What the task requires:
Copy out every line of the material below, character for character, apart from the pictures.
[Opening Collected data section]
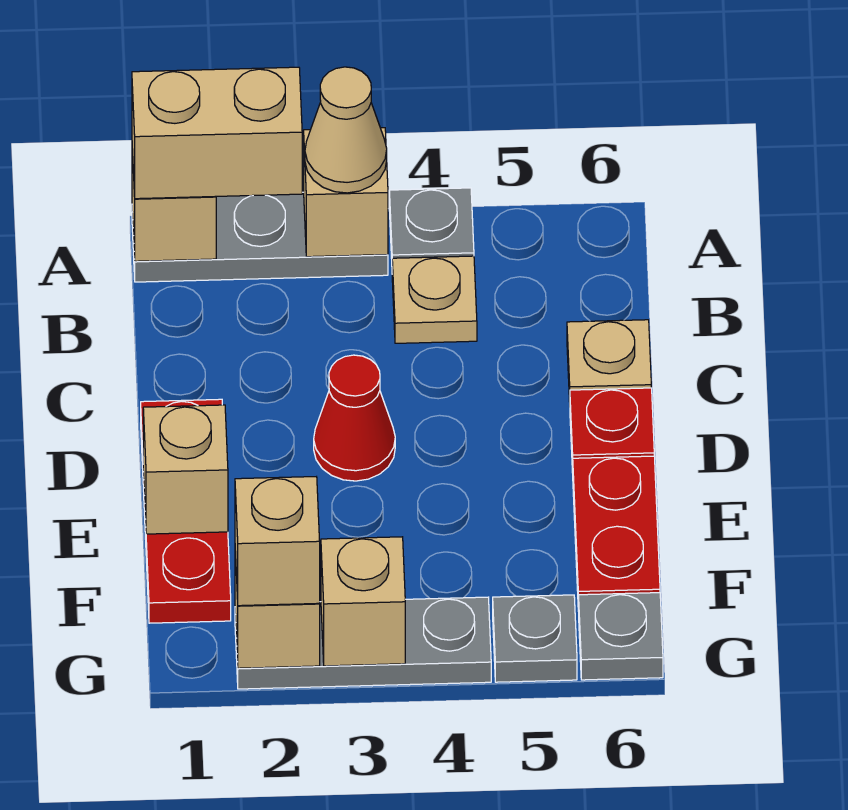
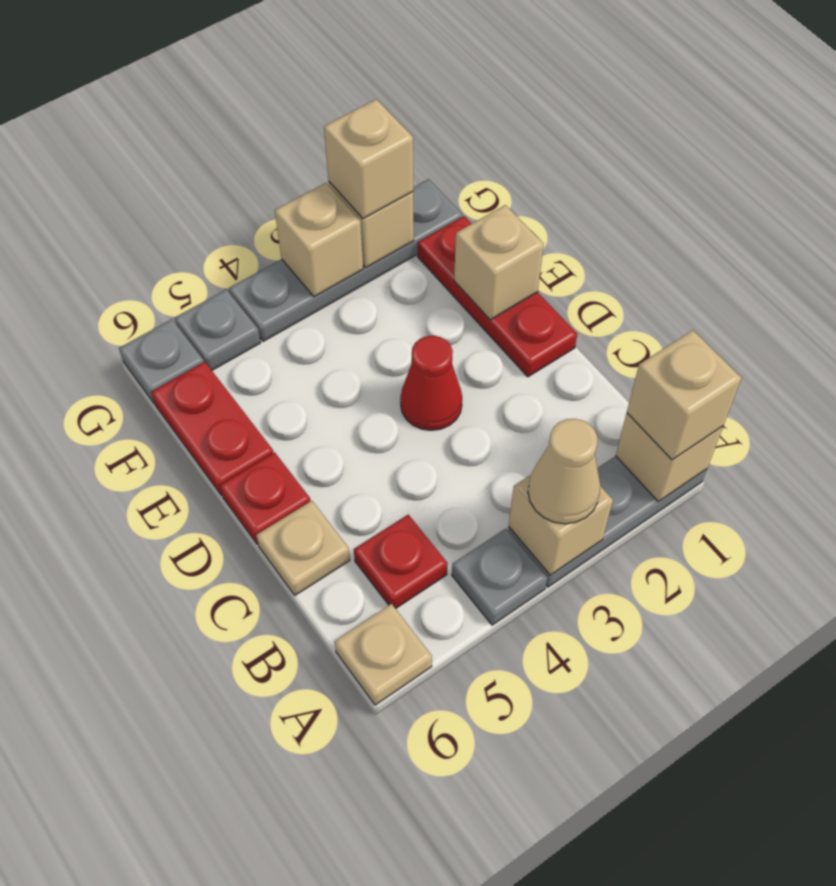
tan brick A1:A2 level 3 -> tan brick A1 level 3
tan plate B4 level 1 -> tan plate A6 level 1
none -> red plate B5 level 1
grey plate G2:G4 level 1 -> grey plate G1:G4 level 1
[Closing Collected data section]
Solution for this problem:
tan brick A1:A2 level 3 -> tan brick A1 level 3
tan plate B4 level 1 -> tan plate A6 level 1
none -> red plate B5 level 1
grey plate G2:G4 level 1 -> grey plate G1:G4 level 1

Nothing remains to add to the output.